Across the material below, say how many lines contain the string "fish", and add no other words.

*** Opening of Input data ***

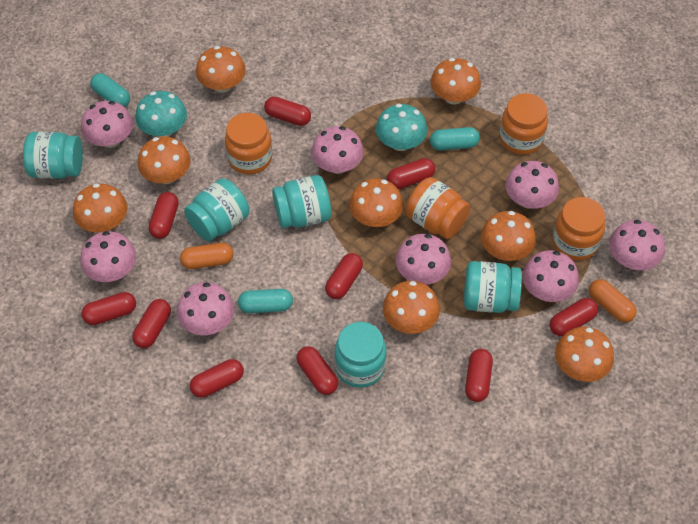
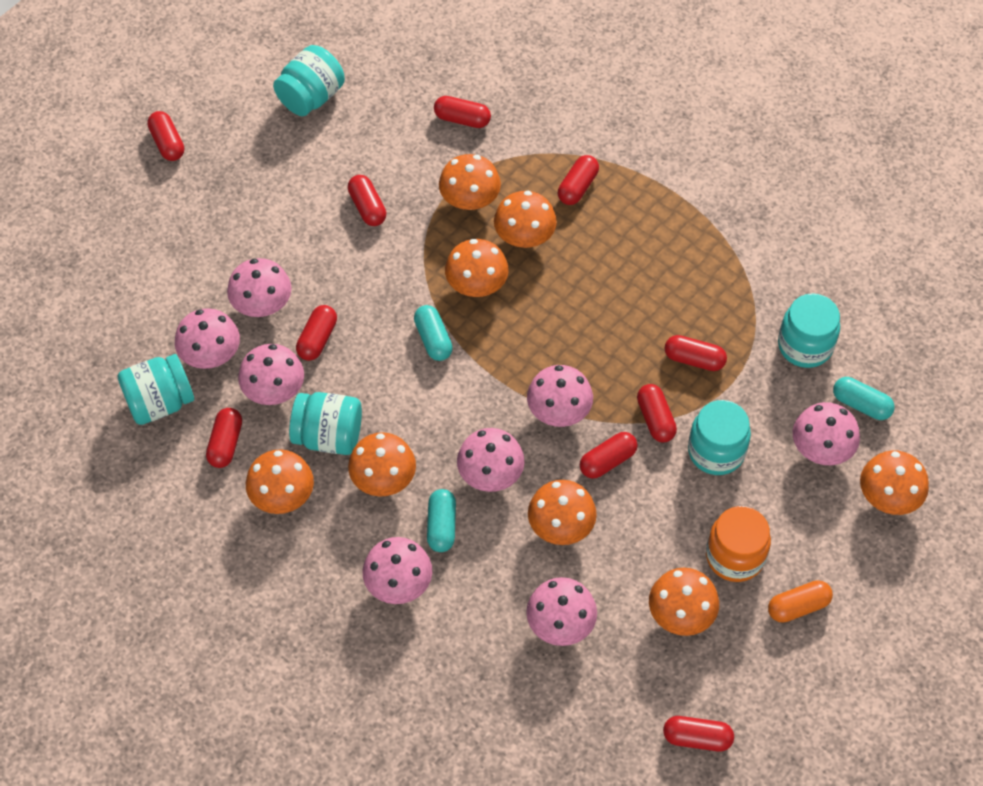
orange capsule: [180,243,233,269] [589,279,637,323] = 2 -> [768,580,833,623] = 1
orange jar: [225,113,272,174] [405,177,470,239] [499,93,548,155] [552,197,605,261] = 4 -> [706,506,771,582] = 1
turquoise mushroom: [135,91,187,137] [376,104,427,151] = 2 -> none = 0

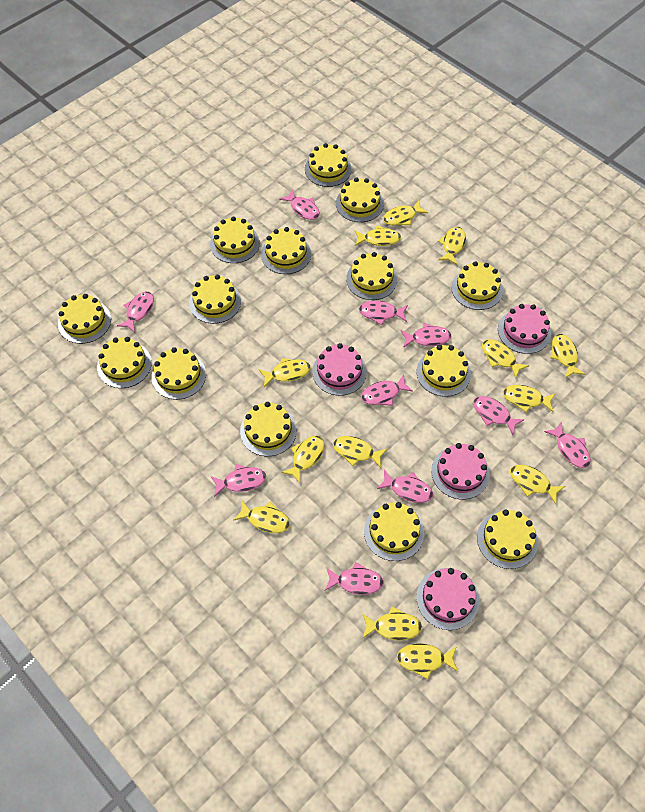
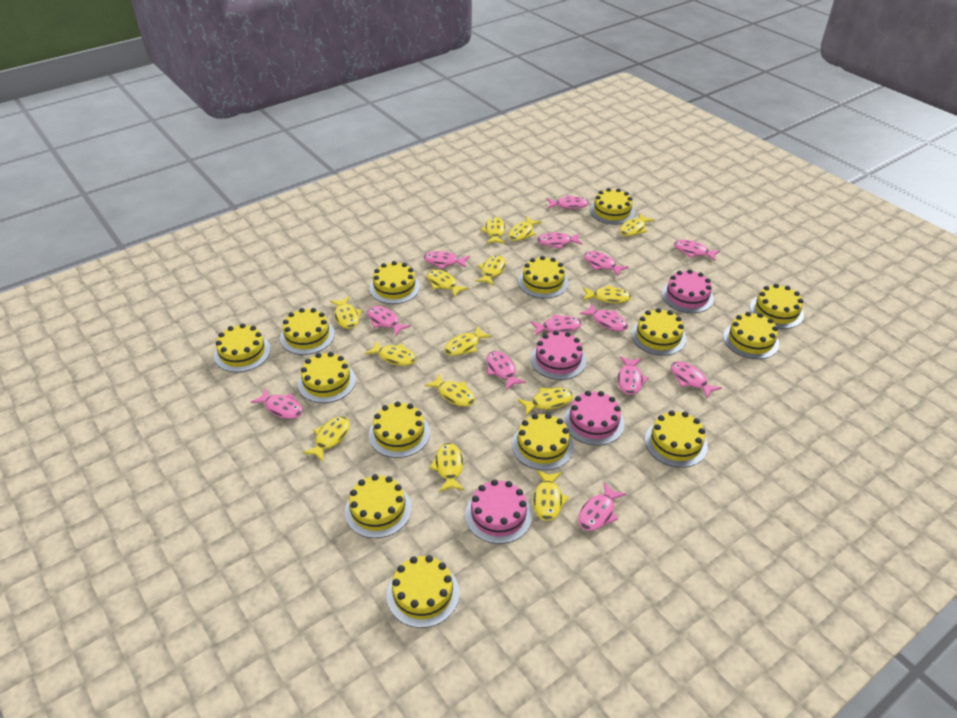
pink fish: [117,291,154,333] [211,464,266,497] [279,189,320,220] [325,562,384,595] [359,301,408,325] [361,374,413,406] [377,470,433,503] [400,323,451,348] [473,396,525,435] [544,421,591,468] = 10 -> [251,388,303,419] [367,306,411,337] [423,251,470,269] [487,351,526,390] [530,314,582,336] [537,232,582,249] [547,195,589,209] [578,482,626,531] [579,304,628,331] [584,251,628,276] [617,356,649,395] [671,362,722,398] [674,240,721,261] = 13
yellow fish: [233,500,290,533] [259,358,311,387] [281,436,325,483] [333,436,387,468] [354,225,401,246] [362,606,422,640] [383,200,428,226] [397,643,458,680] [438,227,466,265] [482,339,529,379] [503,385,556,413] [510,465,565,504] [550,334,585,378] = 13 -> [303,417,350,462] [330,296,362,329] [365,340,417,366] [424,373,475,407] [427,269,469,298] [429,443,465,492] [444,326,492,356] [475,255,506,286] [481,217,506,244] [508,216,542,241] [517,388,573,416] [533,470,569,521] [583,285,632,303] [620,213,655,236] = 14

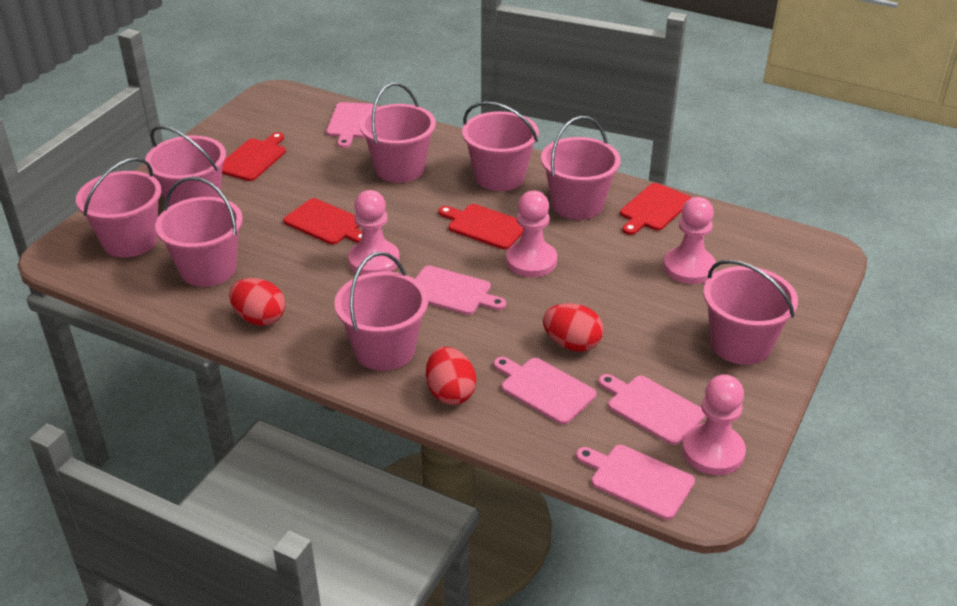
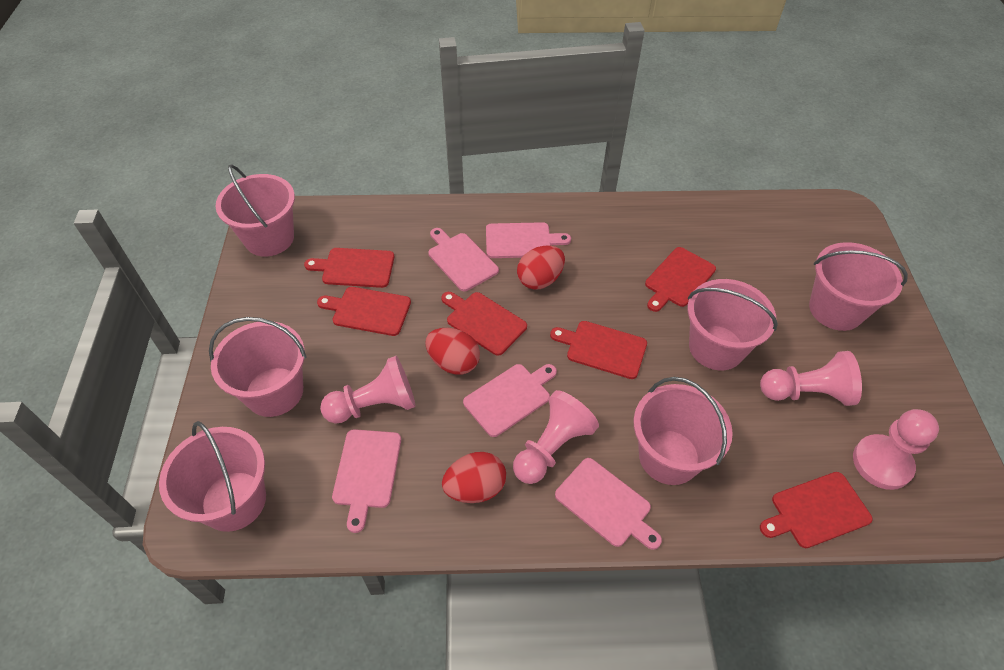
pink bucket: [76,158,162,258] [145,126,226,207] [155,177,243,287] [334,252,428,371] [360,83,436,183] [462,102,539,191] [541,116,621,220] [703,260,798,365] = 8 -> [159,421,266,532] [209,317,307,417] [216,164,295,257] [634,377,733,485] [687,279,778,370] [809,242,908,331] = 6
red cutting board: [222,132,286,181] [283,198,362,245] [438,204,523,249] [620,183,691,235] = 4 -> [304,248,394,288] [317,287,411,336] [441,292,527,356] [550,321,647,379] [645,247,716,312] [760,472,873,548] = 6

*** Close of Input data ***

§ **Response below**
2